**DATA SUPPLIED**
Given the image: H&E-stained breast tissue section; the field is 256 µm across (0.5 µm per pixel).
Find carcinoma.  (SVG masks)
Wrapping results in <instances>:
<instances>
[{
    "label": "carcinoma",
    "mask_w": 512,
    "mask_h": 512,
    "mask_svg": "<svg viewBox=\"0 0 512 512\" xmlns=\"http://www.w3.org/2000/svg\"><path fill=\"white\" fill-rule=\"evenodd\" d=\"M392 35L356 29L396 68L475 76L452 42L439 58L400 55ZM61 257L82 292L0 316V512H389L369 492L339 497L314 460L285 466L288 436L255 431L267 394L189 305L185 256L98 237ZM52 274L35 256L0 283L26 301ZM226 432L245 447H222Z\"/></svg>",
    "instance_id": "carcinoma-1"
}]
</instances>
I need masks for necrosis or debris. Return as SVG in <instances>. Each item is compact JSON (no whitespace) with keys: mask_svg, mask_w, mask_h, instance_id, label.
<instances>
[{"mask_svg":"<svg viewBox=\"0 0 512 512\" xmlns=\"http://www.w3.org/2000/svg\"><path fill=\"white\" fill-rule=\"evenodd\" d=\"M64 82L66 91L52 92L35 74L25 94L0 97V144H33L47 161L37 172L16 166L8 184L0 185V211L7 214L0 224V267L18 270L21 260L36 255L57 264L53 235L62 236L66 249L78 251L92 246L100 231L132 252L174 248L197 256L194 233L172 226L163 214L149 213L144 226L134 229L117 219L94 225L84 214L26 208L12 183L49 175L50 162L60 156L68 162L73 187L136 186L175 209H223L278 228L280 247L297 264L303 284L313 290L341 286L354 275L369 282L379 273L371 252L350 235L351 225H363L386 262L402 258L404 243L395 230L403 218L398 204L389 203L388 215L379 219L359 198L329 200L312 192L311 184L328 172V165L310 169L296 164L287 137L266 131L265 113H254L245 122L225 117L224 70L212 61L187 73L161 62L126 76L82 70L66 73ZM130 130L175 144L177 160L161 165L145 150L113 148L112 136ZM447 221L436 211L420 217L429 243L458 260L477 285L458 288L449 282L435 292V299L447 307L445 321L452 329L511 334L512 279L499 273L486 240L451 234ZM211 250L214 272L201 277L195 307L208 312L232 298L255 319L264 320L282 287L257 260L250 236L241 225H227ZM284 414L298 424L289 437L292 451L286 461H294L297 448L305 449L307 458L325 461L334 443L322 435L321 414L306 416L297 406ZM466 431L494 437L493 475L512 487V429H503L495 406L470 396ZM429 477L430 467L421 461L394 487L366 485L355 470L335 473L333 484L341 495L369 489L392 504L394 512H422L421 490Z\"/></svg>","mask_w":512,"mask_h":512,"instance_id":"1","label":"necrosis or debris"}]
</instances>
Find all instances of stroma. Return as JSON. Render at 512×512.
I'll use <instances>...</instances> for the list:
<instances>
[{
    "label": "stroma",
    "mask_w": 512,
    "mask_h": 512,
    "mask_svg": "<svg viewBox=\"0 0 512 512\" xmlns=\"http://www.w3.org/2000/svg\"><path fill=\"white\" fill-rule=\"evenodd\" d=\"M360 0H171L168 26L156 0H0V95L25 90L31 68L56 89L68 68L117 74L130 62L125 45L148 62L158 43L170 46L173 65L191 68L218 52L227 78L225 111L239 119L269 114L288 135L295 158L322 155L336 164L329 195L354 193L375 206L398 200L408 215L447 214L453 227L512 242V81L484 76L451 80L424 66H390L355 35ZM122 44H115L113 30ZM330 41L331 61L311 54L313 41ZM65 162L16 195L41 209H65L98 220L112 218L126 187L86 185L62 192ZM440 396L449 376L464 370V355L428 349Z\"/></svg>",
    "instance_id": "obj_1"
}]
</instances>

**WHAT IS NEEDED**
Give the count of lines in the listing that hold the word "Find", with no other text.

**ANSWER IN FULL**
2